#### DATA:
□ □ □ □ □

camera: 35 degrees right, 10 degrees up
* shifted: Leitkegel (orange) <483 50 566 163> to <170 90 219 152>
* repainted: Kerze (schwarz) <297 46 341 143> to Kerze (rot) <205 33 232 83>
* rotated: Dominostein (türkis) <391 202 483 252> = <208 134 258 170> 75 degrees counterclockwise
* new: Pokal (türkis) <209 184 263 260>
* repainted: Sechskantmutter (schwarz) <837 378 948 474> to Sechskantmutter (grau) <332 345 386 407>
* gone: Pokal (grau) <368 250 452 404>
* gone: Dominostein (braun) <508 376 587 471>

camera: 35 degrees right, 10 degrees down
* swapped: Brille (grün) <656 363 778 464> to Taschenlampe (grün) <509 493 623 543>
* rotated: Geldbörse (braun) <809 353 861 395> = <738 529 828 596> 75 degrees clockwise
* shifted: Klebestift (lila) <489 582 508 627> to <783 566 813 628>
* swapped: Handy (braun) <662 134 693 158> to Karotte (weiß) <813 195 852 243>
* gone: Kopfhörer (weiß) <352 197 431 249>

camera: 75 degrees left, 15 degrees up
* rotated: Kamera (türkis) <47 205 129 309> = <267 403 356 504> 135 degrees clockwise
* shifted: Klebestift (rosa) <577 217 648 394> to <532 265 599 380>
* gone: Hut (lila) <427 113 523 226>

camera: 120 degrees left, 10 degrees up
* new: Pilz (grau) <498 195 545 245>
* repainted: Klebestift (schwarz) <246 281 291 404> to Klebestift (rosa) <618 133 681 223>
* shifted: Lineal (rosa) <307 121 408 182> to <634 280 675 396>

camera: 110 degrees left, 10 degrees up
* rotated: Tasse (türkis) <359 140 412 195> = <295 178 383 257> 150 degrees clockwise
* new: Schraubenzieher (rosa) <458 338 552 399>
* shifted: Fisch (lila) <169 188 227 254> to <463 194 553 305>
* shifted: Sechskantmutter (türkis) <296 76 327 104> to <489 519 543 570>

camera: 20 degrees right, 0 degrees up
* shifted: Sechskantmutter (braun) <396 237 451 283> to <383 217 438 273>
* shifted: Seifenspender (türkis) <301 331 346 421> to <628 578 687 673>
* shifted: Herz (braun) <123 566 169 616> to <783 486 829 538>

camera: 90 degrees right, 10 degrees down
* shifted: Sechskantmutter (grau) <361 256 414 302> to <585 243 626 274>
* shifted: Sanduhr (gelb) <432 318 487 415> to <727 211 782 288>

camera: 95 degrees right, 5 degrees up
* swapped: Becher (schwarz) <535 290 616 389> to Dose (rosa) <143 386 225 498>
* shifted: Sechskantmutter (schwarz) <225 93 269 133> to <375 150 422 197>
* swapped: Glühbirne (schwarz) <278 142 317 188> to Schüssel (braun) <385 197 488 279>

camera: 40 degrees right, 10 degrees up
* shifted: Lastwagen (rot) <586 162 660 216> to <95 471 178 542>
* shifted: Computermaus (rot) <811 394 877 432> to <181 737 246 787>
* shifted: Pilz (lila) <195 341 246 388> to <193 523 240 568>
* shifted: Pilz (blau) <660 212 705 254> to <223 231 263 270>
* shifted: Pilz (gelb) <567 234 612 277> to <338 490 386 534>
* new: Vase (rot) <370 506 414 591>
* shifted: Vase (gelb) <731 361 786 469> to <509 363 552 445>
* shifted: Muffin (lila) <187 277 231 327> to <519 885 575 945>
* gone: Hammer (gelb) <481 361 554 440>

□ □ □ □ □

#### TASK DESCRIPTION:
Copy back the listing above exactly, but only from the line with "184 263 260>" through the line with "250 452 404>", both ends included.

#### YOUR SOLUTION:
* new: Pokal (türkis) <209 184 263 260>
* repainted: Sechskantmutter (schwarz) <837 378 948 474> to Sechskantmutter (grau) <332 345 386 407>
* gone: Pokal (grau) <368 250 452 404>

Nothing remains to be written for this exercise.